### GIVEN RECORDS
=== Begin Enclosure ===

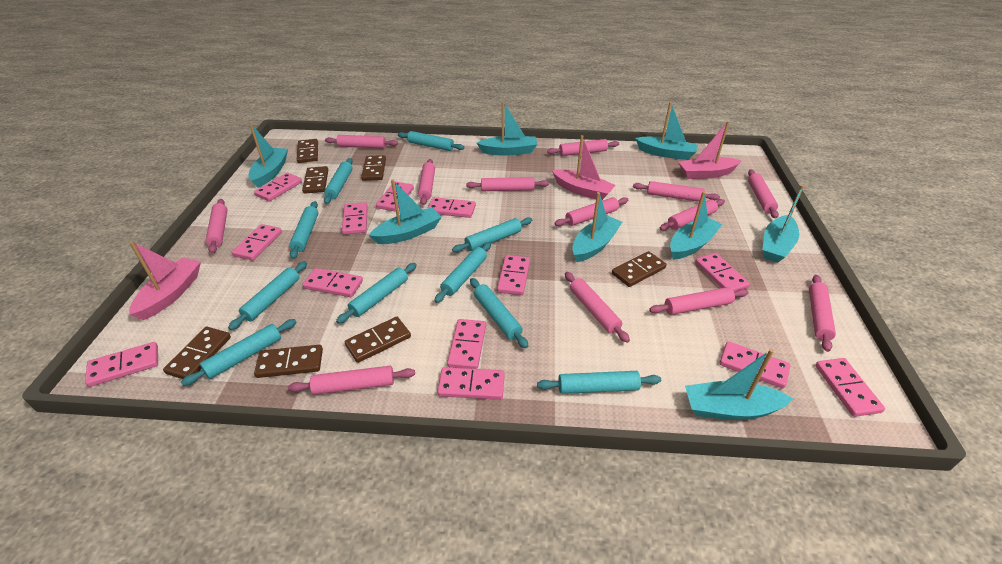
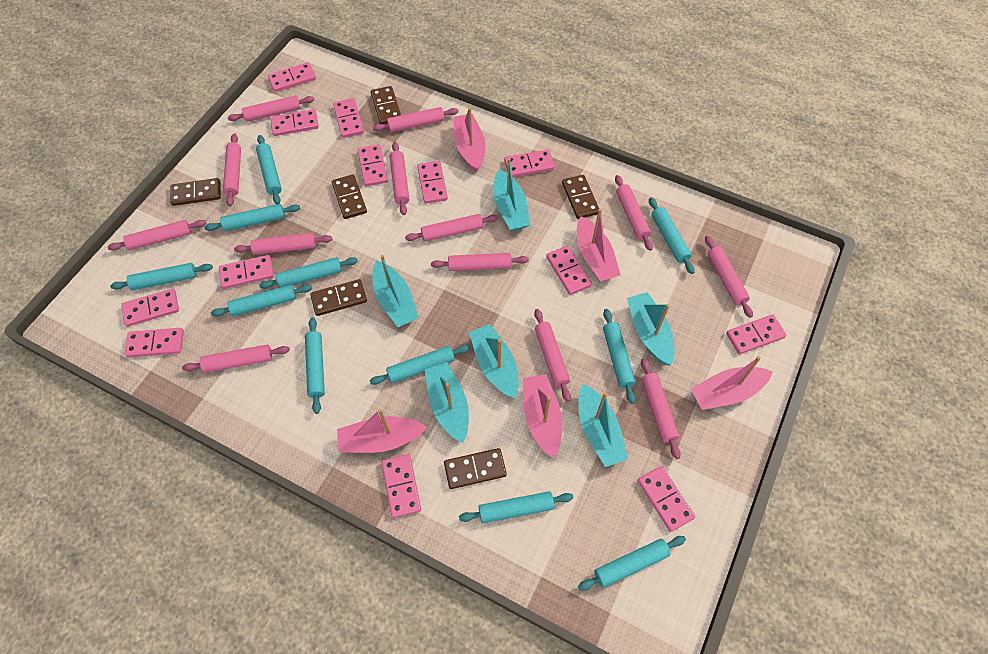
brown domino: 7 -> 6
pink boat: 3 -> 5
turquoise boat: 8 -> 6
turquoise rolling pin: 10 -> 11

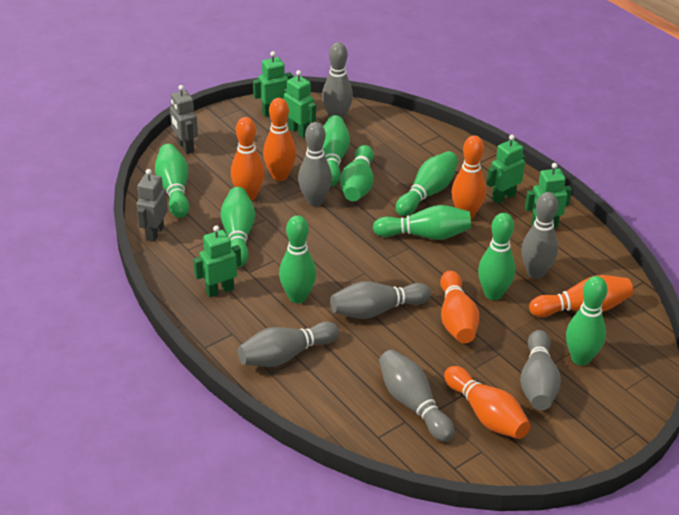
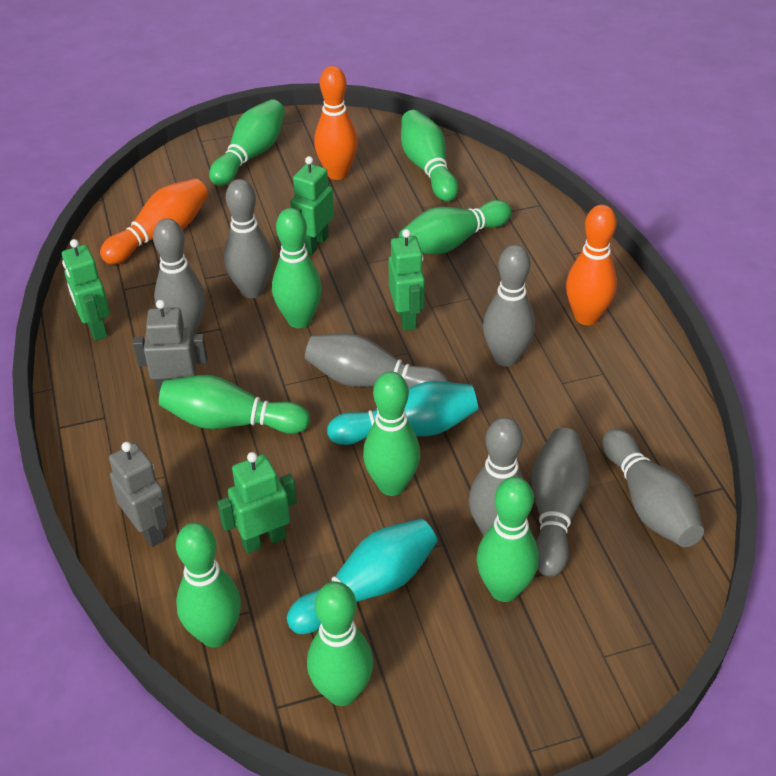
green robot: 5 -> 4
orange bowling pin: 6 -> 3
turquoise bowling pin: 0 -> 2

=== End Enclosure ===

### WORK INSTRUCTIONS
Everything from the line with "turquoise boat: 8 -> 6" through the final line of the material is to be returned exactly, both ends included, apart from the pictures.

### ANSWER
turquoise boat: 8 -> 6
turquoise rolling pin: 10 -> 11

green robot: 5 -> 4
orange bowling pin: 6 -> 3
turquoise bowling pin: 0 -> 2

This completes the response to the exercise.